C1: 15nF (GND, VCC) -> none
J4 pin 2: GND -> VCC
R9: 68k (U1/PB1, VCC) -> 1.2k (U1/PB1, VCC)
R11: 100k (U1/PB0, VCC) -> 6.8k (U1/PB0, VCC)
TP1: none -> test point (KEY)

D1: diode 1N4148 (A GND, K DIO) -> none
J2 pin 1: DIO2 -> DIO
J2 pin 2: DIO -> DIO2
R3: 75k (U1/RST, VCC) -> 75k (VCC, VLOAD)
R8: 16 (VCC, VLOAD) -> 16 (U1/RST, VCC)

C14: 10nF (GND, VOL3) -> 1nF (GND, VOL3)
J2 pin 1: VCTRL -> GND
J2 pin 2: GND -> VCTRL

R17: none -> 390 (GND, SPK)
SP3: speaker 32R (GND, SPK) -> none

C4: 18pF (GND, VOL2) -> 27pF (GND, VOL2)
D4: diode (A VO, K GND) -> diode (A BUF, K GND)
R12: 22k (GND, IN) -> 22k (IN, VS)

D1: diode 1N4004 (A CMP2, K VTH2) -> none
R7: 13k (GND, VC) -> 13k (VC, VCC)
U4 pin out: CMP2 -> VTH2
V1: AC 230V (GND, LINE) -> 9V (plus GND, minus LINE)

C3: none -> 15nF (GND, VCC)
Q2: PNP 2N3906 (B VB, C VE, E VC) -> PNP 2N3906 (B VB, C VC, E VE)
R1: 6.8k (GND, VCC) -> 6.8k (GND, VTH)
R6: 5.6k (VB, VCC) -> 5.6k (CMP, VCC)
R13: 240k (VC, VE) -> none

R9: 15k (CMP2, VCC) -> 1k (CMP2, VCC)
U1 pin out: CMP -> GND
○ ○ ○ ○
### WORK REQUIRED
Identify and extract each line of the listing that contains "VLOAD".

### OUTPUT OF THE EXERCISE
R3: 75k (U1/RST, VCC) -> 75k (VCC, VLOAD)
R8: 16 (VCC, VLOAD) -> 16 (U1/RST, VCC)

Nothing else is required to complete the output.